_Goal of the exercise:_ Work out how many lines of the entries have the word "blue" in them. Respond with that number only.

Segment Start: Information

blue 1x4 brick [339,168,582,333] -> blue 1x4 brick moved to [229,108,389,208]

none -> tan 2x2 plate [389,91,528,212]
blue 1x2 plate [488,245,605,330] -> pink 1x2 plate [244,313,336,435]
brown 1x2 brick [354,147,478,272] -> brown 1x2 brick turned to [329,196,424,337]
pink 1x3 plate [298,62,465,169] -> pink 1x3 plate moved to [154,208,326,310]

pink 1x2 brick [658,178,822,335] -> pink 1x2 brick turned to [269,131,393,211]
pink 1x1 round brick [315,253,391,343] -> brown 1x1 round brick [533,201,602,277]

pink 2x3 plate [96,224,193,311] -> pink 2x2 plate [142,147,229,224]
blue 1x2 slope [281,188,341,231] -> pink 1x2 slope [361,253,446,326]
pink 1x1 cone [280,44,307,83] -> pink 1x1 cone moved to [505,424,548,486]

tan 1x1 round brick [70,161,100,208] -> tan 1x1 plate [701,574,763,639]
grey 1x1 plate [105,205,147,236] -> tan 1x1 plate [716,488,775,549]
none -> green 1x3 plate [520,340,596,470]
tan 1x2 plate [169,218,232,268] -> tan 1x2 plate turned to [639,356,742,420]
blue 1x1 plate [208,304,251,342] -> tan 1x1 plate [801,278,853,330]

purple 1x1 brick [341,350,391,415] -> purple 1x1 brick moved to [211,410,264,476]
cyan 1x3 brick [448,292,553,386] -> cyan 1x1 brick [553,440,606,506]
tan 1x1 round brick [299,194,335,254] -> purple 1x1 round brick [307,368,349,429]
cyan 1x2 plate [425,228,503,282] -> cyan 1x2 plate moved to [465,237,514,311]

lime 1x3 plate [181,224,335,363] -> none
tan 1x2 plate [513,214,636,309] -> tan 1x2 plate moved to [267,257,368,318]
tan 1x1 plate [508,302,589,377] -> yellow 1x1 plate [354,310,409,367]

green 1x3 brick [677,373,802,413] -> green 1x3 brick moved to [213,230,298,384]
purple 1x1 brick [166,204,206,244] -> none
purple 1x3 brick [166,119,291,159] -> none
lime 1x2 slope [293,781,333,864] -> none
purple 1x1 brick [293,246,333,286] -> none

Segment End: Information

_Result of the task:_ 4